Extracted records
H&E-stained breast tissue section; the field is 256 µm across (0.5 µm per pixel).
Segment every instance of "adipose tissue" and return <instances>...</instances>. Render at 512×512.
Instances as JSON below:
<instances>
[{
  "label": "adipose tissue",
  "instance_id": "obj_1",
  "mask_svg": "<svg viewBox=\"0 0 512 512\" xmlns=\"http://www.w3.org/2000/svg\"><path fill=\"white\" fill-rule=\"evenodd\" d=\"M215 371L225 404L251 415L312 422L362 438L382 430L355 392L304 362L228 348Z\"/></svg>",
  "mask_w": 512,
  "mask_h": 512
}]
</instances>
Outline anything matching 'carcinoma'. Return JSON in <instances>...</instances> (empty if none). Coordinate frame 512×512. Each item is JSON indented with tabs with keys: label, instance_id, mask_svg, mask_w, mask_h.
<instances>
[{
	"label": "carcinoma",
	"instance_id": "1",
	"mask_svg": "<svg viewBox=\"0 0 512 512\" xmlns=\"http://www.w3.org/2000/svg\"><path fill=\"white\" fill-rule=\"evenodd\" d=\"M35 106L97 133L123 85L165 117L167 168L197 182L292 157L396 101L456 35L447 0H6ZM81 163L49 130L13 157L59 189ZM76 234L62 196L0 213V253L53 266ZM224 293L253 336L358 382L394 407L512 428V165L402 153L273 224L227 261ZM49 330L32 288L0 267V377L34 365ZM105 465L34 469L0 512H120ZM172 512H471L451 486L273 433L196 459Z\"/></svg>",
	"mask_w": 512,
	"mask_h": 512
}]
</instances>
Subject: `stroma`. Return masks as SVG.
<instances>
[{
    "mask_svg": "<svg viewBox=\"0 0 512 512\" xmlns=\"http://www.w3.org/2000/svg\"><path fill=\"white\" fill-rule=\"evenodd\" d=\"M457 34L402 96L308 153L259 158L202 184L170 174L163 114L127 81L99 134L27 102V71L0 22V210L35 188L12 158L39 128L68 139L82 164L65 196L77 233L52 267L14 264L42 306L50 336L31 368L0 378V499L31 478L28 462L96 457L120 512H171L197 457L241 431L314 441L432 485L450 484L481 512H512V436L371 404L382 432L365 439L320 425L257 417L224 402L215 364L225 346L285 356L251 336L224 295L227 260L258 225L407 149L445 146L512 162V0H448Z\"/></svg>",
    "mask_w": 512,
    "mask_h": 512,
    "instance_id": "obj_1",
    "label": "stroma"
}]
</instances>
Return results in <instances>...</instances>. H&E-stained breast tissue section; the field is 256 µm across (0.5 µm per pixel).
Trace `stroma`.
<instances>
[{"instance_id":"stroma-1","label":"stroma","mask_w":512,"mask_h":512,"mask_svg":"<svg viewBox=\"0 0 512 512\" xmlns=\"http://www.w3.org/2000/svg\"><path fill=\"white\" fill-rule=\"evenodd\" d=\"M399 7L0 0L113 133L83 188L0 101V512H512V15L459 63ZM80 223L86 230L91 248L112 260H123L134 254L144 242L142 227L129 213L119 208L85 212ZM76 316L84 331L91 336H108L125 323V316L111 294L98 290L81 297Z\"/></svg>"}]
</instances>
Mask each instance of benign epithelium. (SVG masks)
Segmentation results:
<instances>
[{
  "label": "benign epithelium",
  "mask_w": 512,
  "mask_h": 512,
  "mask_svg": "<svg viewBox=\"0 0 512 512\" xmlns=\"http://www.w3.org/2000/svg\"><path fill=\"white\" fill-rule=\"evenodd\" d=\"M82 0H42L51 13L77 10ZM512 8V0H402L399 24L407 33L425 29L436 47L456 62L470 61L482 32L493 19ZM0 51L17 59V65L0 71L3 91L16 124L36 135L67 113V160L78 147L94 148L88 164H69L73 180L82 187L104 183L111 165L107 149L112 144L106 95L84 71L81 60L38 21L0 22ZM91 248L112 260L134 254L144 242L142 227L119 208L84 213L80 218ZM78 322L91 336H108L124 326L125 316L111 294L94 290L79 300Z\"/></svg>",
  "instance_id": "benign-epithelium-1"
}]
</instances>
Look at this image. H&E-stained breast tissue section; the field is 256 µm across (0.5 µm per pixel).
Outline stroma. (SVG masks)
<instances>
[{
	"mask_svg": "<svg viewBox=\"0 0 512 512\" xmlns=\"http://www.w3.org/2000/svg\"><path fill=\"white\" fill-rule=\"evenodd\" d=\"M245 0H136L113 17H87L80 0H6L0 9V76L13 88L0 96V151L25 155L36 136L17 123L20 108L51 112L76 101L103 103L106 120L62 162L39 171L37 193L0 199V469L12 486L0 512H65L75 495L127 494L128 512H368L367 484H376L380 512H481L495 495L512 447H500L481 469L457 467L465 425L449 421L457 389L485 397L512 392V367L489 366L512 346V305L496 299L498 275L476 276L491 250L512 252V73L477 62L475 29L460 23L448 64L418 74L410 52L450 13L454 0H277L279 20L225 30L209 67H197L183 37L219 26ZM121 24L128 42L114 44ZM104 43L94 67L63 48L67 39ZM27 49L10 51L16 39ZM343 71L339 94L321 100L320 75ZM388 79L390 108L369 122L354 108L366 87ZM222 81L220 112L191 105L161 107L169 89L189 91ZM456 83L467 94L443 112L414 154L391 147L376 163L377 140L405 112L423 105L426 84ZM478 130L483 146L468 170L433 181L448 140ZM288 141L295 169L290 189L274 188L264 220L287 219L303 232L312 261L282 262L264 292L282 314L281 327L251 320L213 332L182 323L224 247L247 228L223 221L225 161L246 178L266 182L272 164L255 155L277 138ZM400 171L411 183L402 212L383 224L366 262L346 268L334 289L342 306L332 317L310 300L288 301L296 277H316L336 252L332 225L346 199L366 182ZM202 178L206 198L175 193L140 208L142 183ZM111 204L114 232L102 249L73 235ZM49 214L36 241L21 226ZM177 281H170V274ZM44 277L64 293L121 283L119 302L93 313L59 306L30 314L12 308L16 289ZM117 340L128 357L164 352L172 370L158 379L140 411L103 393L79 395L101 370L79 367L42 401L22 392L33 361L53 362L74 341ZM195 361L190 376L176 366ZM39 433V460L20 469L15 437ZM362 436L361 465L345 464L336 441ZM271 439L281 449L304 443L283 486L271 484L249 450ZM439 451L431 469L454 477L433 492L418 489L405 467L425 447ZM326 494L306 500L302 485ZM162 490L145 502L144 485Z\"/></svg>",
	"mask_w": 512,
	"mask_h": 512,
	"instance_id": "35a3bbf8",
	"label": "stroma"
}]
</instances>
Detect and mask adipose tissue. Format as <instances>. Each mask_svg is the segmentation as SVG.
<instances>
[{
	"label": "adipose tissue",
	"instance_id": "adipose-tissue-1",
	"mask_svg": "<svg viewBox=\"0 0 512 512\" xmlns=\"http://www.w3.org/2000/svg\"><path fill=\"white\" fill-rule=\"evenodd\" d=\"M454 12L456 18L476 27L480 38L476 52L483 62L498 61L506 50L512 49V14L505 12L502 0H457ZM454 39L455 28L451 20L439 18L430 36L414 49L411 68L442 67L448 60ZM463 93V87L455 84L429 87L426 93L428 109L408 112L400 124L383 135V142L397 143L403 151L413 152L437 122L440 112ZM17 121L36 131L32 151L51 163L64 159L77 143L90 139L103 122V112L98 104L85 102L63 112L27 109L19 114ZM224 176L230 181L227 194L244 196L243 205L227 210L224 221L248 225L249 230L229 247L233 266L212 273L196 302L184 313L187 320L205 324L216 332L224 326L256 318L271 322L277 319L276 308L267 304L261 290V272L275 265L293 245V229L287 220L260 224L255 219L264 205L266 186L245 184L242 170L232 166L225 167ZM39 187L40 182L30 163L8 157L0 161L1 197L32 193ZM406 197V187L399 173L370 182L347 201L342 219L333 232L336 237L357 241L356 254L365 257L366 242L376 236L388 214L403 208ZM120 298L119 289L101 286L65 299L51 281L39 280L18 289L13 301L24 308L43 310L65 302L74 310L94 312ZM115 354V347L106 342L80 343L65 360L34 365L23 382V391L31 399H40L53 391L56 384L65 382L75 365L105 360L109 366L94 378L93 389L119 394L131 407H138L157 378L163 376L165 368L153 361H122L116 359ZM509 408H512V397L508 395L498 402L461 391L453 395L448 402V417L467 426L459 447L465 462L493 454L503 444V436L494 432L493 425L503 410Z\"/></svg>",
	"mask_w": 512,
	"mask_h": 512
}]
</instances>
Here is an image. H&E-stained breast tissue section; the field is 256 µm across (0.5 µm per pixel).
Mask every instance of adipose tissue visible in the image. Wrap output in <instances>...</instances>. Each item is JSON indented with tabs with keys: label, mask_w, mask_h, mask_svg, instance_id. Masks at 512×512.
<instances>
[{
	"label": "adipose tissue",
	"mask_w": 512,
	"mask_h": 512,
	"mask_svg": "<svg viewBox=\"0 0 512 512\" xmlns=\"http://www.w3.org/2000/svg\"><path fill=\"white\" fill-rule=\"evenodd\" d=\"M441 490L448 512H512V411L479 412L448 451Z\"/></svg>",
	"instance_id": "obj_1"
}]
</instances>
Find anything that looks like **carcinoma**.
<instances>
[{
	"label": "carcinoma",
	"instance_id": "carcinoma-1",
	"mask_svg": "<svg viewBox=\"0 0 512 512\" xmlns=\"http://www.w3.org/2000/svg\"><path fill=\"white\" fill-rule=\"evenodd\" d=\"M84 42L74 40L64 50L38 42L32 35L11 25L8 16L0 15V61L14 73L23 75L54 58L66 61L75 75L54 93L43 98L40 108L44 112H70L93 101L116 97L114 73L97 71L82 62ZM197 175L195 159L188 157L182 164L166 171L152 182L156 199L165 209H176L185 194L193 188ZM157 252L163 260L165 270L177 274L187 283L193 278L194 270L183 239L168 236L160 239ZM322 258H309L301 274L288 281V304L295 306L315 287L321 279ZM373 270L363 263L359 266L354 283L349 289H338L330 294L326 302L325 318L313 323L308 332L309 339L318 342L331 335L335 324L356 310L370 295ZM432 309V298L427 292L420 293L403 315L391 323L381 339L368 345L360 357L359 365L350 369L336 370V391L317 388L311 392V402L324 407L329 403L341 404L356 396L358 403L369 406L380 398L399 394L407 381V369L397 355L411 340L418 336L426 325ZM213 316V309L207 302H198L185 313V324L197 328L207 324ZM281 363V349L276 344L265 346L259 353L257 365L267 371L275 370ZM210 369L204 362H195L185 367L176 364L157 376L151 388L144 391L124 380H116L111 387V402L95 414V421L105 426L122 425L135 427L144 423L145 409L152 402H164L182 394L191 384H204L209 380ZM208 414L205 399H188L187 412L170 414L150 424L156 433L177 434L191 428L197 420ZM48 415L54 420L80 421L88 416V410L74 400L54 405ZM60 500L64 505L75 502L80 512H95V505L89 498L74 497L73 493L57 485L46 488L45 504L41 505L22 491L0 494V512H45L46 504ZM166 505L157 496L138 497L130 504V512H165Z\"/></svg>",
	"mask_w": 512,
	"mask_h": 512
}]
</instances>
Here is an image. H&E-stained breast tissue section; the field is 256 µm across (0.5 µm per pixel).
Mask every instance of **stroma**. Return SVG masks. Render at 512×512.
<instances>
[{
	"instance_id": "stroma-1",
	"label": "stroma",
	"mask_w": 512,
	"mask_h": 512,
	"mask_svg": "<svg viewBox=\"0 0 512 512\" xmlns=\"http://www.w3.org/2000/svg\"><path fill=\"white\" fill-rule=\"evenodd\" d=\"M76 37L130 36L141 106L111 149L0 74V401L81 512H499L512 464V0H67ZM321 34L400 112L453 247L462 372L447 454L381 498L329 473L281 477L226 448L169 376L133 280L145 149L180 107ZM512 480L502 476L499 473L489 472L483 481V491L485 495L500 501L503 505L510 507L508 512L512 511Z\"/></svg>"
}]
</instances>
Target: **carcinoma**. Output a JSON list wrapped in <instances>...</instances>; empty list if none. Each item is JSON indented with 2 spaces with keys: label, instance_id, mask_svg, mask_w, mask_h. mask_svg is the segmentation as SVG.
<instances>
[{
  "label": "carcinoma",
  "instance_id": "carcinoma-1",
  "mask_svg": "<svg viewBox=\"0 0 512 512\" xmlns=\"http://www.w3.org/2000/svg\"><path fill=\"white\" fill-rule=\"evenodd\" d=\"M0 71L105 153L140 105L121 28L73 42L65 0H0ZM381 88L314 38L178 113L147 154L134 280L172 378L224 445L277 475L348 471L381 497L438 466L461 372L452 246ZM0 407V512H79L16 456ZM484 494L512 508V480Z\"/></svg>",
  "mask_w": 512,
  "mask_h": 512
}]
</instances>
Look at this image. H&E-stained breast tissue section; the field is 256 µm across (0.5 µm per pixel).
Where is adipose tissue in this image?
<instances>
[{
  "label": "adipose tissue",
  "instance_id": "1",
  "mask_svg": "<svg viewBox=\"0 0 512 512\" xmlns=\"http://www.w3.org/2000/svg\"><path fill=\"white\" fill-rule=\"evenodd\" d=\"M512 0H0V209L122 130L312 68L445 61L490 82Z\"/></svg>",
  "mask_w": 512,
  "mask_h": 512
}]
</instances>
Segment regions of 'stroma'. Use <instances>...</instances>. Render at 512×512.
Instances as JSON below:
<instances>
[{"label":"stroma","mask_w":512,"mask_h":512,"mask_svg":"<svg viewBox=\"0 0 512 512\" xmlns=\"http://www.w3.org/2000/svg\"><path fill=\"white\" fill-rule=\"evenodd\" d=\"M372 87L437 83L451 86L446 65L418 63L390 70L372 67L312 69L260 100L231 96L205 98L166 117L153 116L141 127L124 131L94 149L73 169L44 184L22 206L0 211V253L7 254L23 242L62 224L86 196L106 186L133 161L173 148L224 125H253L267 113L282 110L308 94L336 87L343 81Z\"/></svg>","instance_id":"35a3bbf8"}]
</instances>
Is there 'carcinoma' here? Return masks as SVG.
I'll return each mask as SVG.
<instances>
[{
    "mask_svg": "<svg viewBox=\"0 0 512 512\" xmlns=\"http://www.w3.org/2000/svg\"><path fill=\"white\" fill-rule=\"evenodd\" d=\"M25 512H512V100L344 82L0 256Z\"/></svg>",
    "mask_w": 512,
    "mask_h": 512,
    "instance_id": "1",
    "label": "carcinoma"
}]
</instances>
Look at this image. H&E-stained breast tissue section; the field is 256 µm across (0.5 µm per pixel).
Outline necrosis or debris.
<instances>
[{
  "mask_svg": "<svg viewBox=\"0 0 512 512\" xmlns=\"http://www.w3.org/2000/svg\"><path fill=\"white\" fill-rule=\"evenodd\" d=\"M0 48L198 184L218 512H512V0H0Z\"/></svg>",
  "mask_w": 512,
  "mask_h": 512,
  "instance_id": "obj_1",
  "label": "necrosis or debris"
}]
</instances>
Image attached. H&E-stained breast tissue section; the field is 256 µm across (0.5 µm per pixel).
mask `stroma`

- Set exercise
Quote verbatim the line containing "Outline necrosis or debris." and every line after it through the end of the records above.

- Reply to the task
Outline necrosis or debris.
<instances>
[{
  "mask_svg": "<svg viewBox=\"0 0 512 512\" xmlns=\"http://www.w3.org/2000/svg\"><path fill=\"white\" fill-rule=\"evenodd\" d=\"M0 48L198 184L218 512H512V0H0Z\"/></svg>",
  "mask_w": 512,
  "mask_h": 512,
  "instance_id": "obj_1",
  "label": "necrosis or debris"
}]
</instances>
Image attached. H&E-stained breast tissue section; the field is 256 µm across (0.5 µm per pixel).
mask `stroma`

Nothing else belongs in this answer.